Below are entries; output exactly the lines from the one with "(424, 236) = (408, 270): blue" to the one with "(451, 401) = (484, 385): green", both included, and nothing else.

[Coordinate-based object records]
************

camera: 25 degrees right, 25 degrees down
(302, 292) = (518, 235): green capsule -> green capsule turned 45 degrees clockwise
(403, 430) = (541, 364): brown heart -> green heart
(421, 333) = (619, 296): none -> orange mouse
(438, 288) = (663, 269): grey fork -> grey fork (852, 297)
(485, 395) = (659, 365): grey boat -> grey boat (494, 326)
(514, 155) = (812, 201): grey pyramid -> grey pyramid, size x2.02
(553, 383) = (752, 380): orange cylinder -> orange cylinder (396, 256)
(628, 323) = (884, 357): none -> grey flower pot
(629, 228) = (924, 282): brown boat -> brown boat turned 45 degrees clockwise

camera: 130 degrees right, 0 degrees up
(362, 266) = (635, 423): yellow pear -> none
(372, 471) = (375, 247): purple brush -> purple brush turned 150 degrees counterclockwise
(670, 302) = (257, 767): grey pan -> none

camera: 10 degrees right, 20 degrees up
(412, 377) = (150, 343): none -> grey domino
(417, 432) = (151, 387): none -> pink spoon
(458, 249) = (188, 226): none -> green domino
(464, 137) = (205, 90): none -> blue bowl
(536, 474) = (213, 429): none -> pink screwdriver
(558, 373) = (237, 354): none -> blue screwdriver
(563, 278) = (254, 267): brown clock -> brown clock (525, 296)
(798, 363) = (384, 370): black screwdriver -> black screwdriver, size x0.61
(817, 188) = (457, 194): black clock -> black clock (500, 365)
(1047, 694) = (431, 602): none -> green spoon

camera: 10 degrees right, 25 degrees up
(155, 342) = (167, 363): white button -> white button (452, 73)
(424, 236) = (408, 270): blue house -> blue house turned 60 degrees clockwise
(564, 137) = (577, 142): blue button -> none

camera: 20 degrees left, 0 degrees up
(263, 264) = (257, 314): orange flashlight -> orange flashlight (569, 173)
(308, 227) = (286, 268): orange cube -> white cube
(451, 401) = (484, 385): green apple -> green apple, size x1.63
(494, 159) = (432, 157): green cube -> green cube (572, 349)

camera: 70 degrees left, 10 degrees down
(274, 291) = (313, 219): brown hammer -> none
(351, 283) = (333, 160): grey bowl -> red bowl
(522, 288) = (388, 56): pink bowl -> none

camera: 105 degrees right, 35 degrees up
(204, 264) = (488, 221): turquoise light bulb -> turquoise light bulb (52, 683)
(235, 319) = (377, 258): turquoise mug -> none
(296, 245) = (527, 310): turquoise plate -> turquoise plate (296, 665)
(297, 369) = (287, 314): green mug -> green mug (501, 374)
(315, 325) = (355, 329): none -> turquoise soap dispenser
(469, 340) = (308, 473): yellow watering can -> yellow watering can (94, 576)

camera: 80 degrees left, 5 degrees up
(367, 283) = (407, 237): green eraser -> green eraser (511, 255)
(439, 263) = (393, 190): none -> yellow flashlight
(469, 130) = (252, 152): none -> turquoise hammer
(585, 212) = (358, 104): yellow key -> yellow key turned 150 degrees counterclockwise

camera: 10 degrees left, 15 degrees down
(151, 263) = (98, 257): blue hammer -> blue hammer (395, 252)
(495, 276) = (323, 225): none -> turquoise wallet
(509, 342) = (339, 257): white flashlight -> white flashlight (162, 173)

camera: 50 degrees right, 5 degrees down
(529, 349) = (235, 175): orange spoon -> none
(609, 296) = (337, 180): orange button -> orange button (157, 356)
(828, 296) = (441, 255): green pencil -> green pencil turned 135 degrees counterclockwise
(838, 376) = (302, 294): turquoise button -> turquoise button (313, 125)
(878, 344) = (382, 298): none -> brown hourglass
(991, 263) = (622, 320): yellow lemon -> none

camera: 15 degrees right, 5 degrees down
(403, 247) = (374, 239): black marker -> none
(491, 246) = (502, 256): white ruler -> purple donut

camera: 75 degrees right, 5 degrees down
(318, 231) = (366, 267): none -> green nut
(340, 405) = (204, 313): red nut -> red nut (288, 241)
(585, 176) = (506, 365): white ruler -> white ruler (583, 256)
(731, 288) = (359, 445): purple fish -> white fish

************

▶ _Answer box_:
(424, 236) = (408, 270): blue house -> blue house turned 60 degrees clockwise
(564, 137) = (577, 142): blue button -> none

camera: 20 degrees left, 0 degrees up
(263, 264) = (257, 314): orange flashlight -> orange flashlight (569, 173)
(308, 227) = (286, 268): orange cube -> white cube
(451, 401) = (484, 385): green apple -> green apple, size x1.63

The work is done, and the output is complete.